(Task inputs)
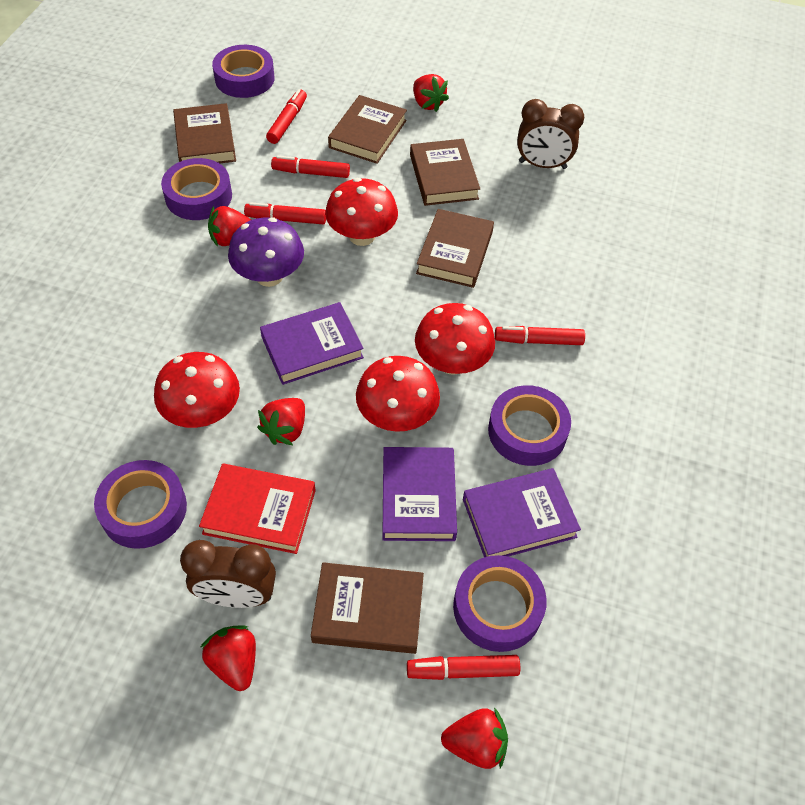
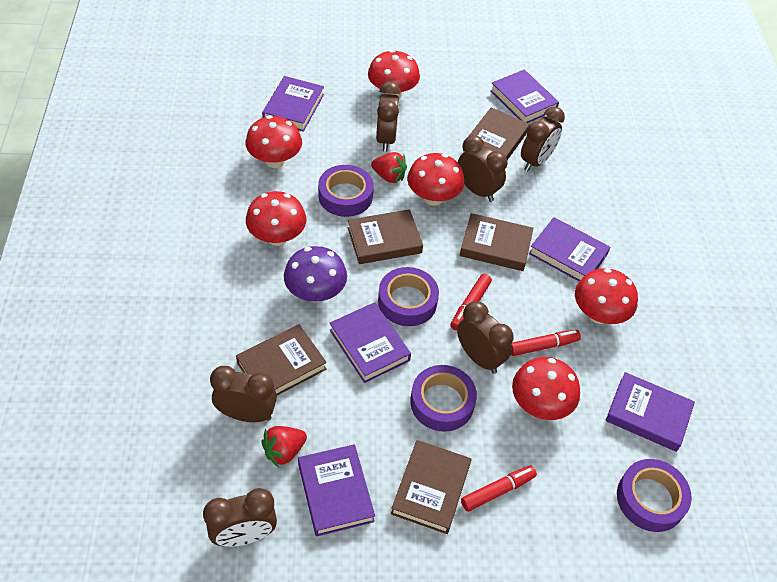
brown clock: 2 -> 6
purple book: 3 -> 6
purple tape: 5 -> 4
red book: 1 -> 0
red marker: 5 -> 3
red mushroom: 4 -> 6
red strawberry: 5 -> 2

(What the task requires) Go through the material above and retype every line exactly, without the images.

(Task answer)
brown clock: 2 -> 6
purple book: 3 -> 6
purple tape: 5 -> 4
red book: 1 -> 0
red marker: 5 -> 3
red mushroom: 4 -> 6
red strawberry: 5 -> 2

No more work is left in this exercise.